- **ACTION ITEM**: In the material below, the required lines run from the one containing "was: brown_sovigek" through the one containing "now: brown_pepoka". Copy those lines exactly, ends included, and nothing else.

■ ■ ■ ■ ■ ■ ■

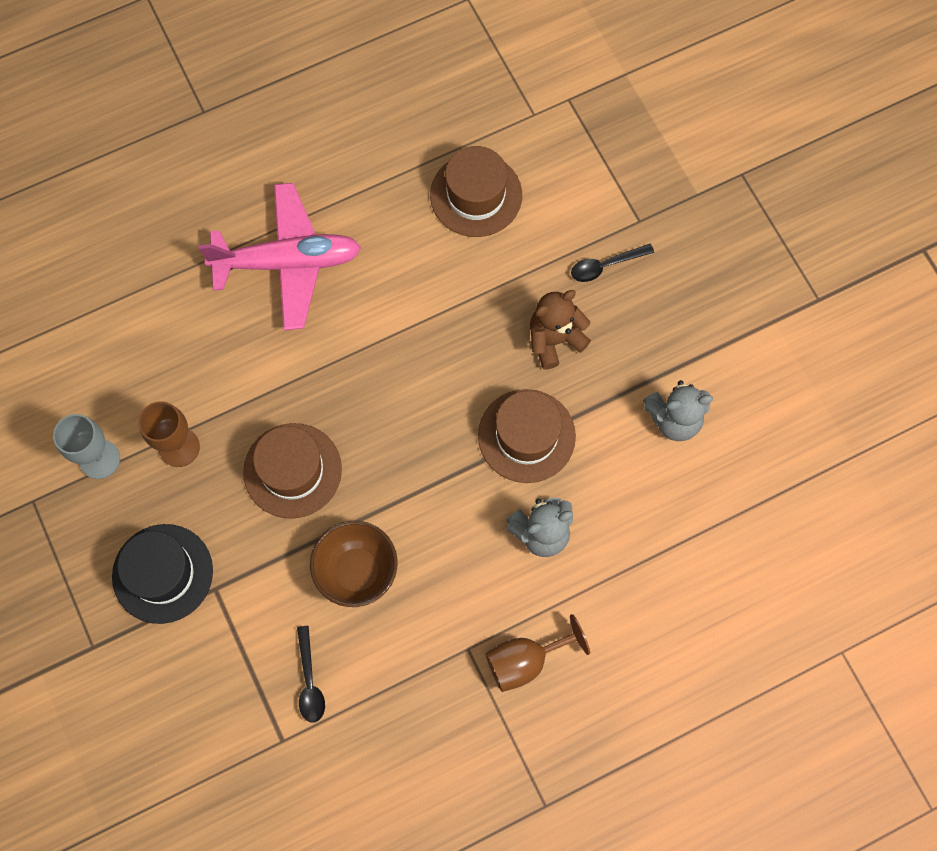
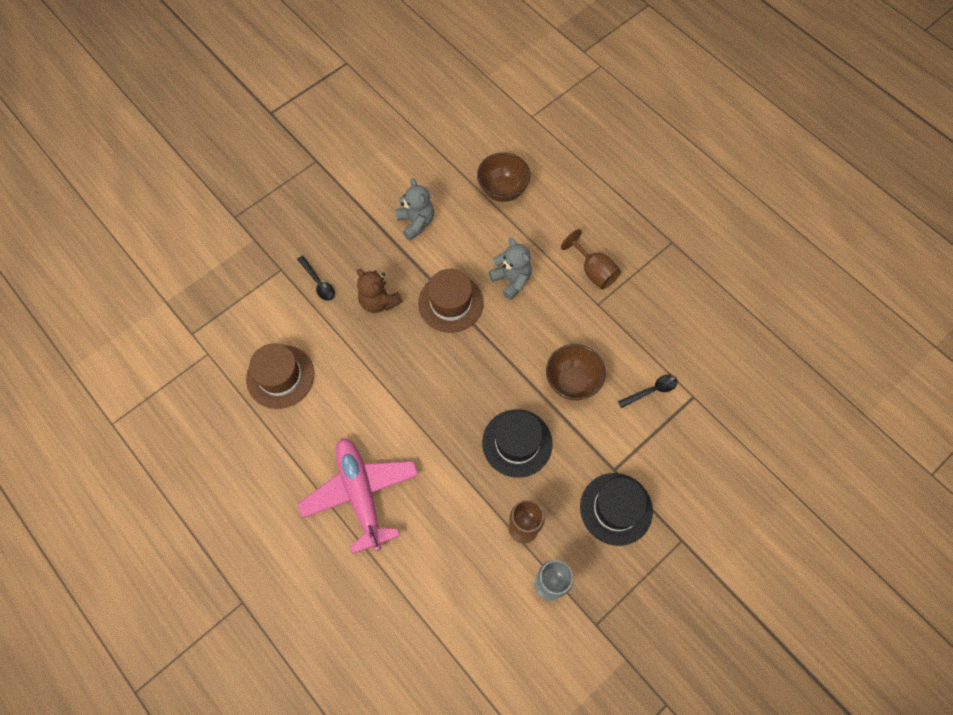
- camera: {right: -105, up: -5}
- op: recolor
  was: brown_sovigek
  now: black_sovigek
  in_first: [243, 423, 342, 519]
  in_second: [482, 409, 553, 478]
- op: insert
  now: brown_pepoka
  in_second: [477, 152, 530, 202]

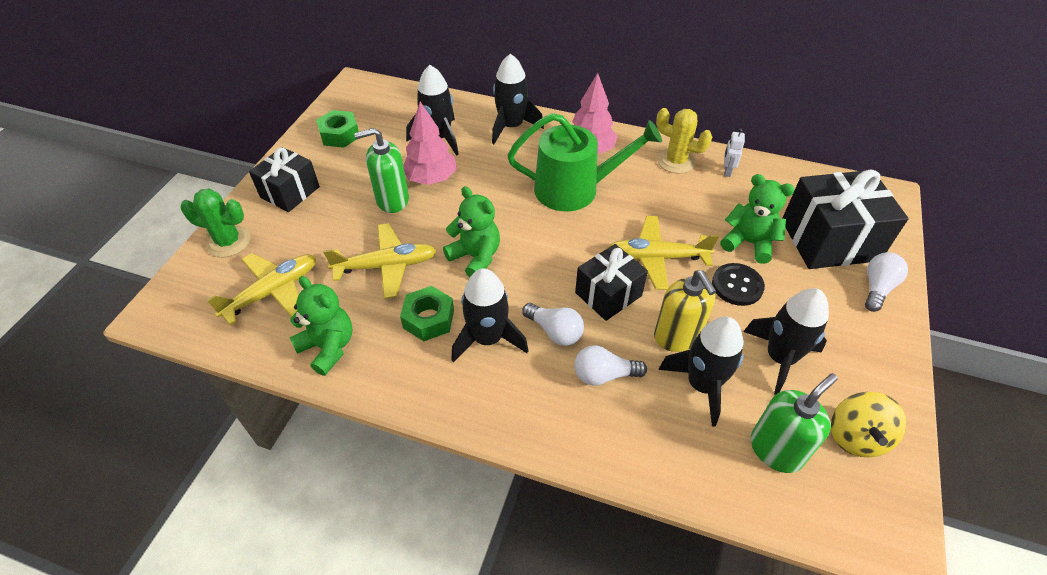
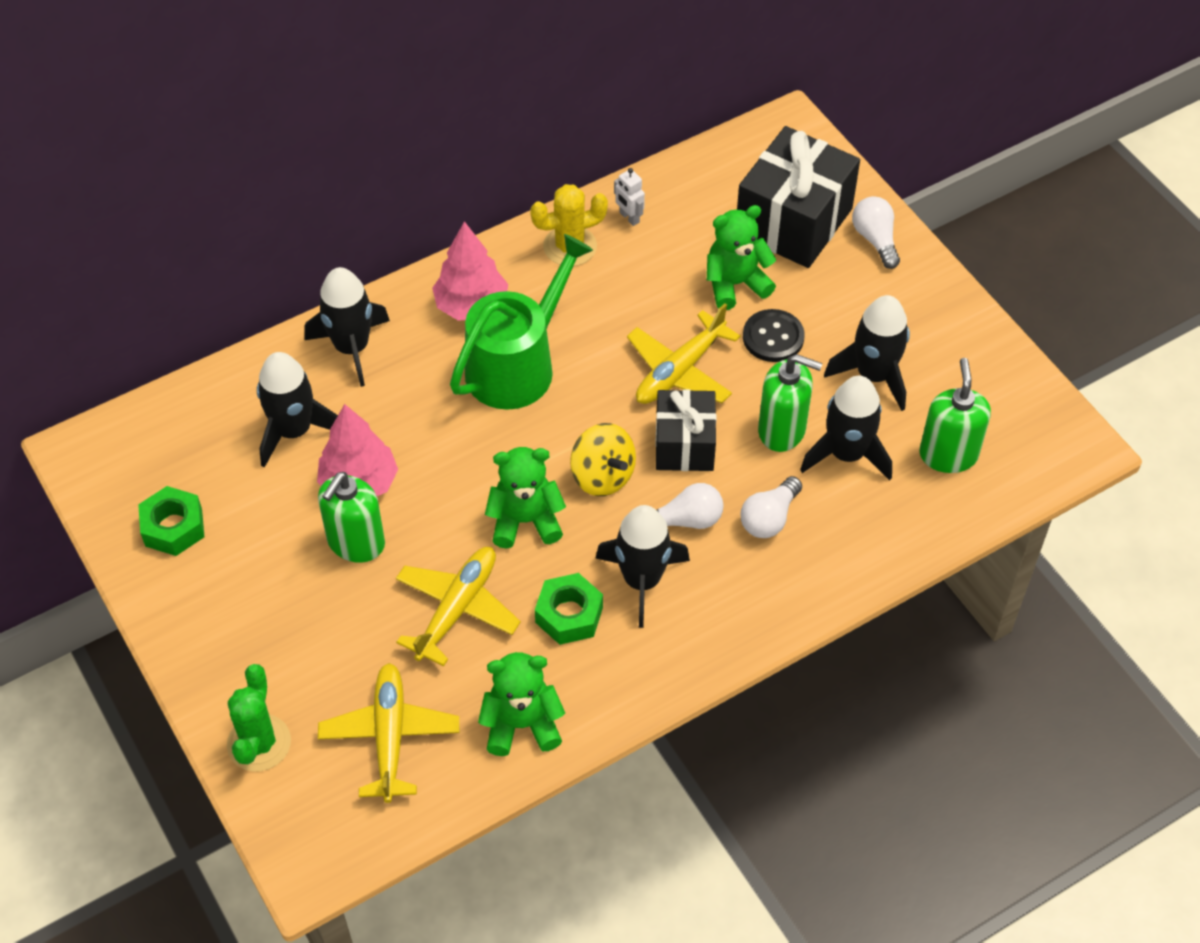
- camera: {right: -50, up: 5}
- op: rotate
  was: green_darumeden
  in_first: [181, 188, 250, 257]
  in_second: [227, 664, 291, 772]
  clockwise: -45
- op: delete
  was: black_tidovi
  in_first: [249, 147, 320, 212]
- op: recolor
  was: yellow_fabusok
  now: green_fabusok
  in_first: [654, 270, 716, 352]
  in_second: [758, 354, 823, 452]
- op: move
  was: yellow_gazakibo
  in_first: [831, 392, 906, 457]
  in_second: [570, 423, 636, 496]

■ ■ ■ ■ ■ ■ ■

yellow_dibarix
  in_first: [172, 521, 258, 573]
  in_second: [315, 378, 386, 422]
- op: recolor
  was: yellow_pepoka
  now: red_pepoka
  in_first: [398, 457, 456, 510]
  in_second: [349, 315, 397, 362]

■ ■ ■ ■ ■ ■ ■

- **YOUR SOLUTION**:
  was: brown_sovigek
  now: black_sovigek
  in_first: [243, 423, 342, 519]
  in_second: [482, 409, 553, 478]
- op: insert
  now: brown_pepoka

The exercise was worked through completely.